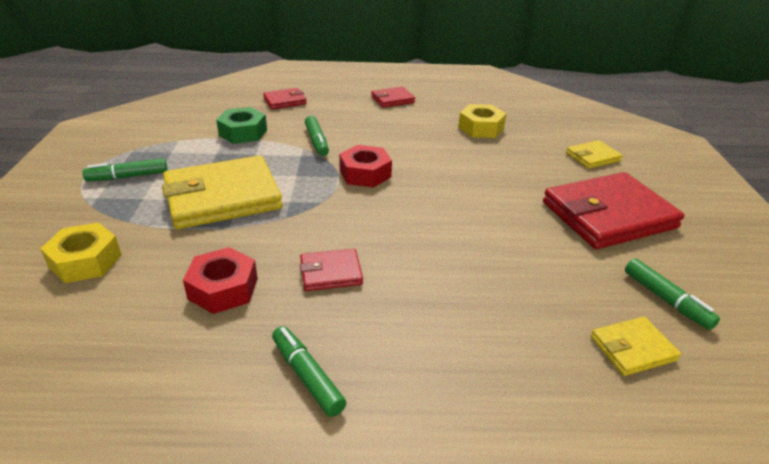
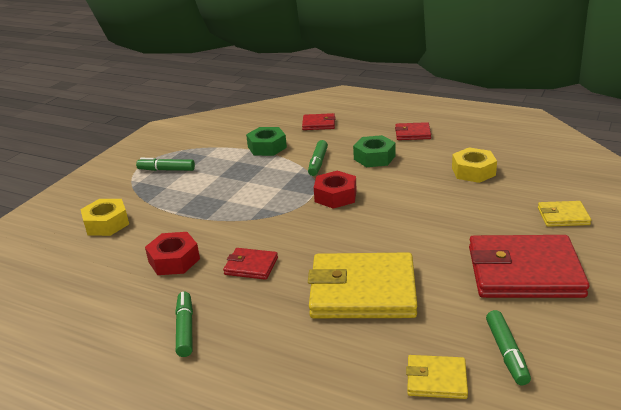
camera: 30 degrees right, 5 degrees down
(223, 197) = (217, 196): yellow wallet -> yellow wallet (362, 291)
(373, 128) = (374, 157): none -> green nut

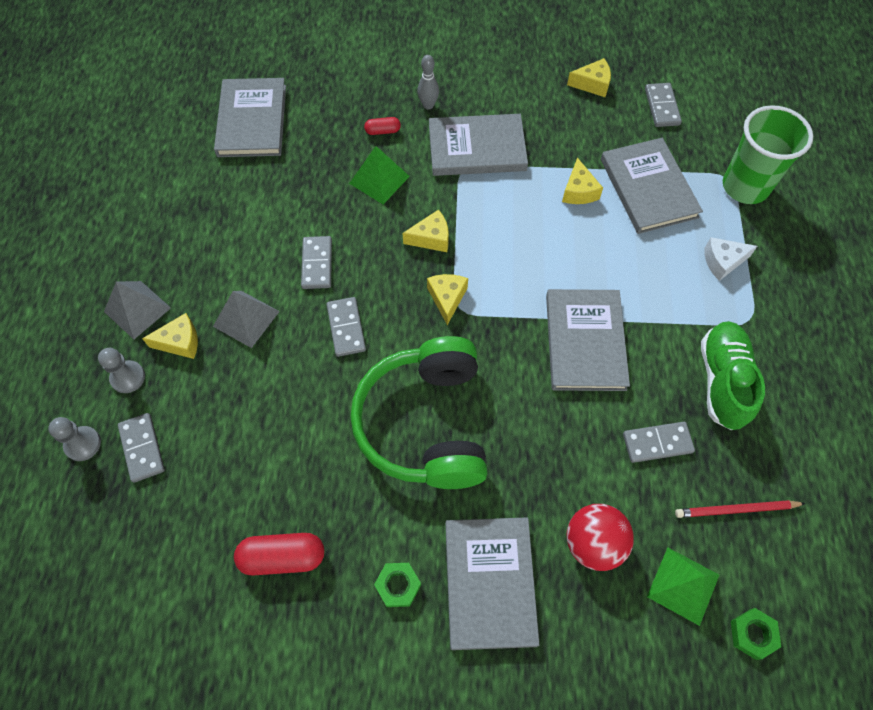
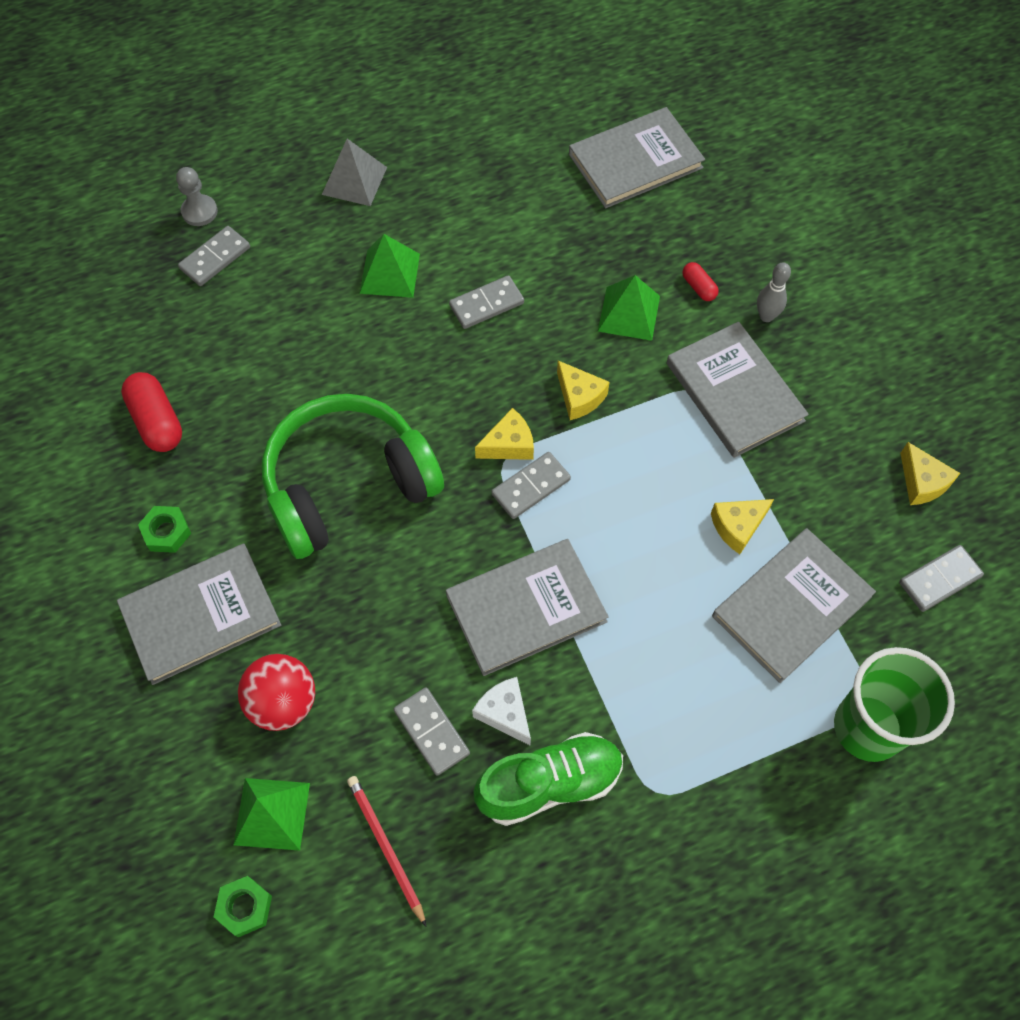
camera: 65 degrees right, 0 degrees up
(128, 377) = (280, 210): grey pawn -> none
(180, 342) = (337, 232): yellow cheese -> none
(246, 318) = (390, 273): grey pyramid -> green pyramid
(346, 328) = (424, 365): grey domino -> grey domino (531, 487)
(722, 262) = (727, 733): white cheese -> white cheese (505, 713)

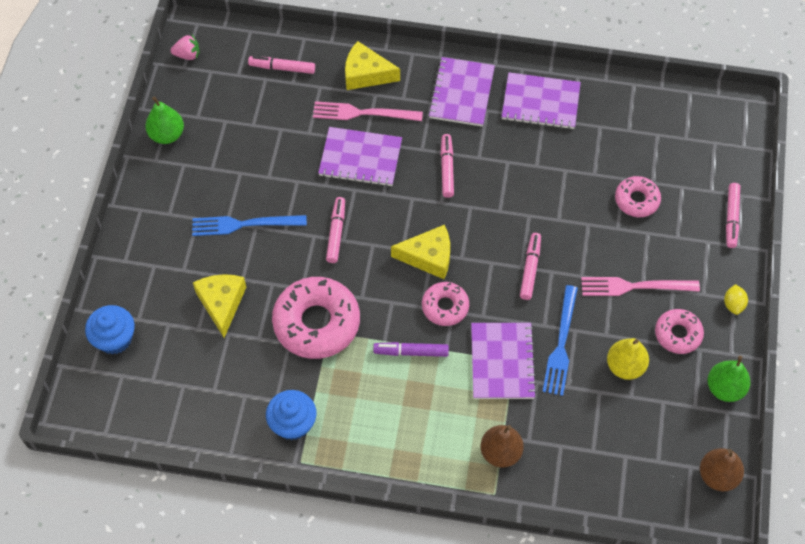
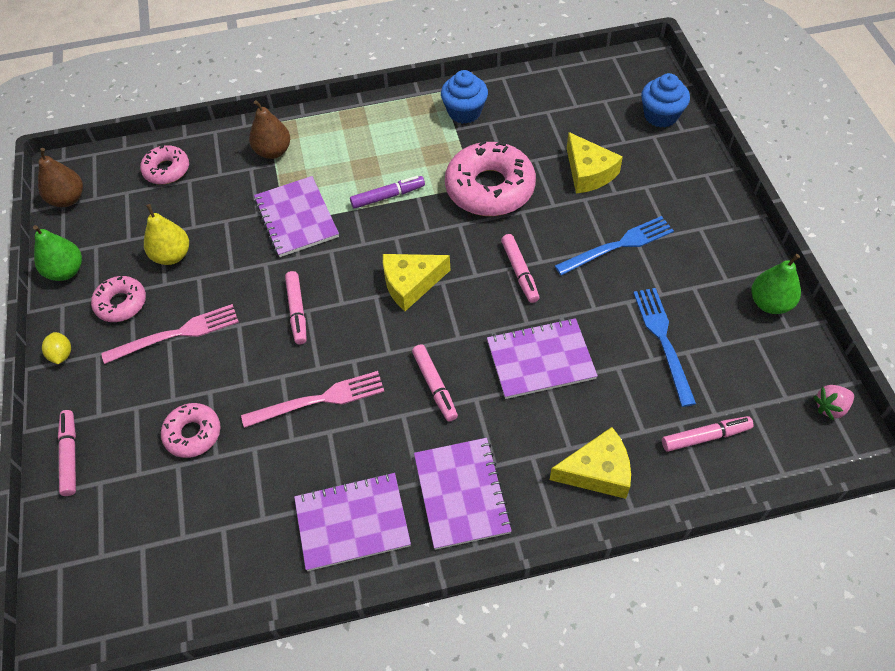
camera: 160 degrees right, 5 degrees down
(363, 113) = (570, 416): pink fork -> pink fork (319, 400)
(445, 307) = (372, 244): pink donut -> pink donut (167, 170)
(561, 344) = (242, 252): blue fork -> blue fork (663, 340)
————
Assignment.
Would you transcribe, unchanged, every line of the material from the one containing "(445, 307) = (372, 244): pink" to the very end, including both, and nothing else?

Solution below.
(445, 307) = (372, 244): pink donut -> pink donut (167, 170)
(561, 344) = (242, 252): blue fork -> blue fork (663, 340)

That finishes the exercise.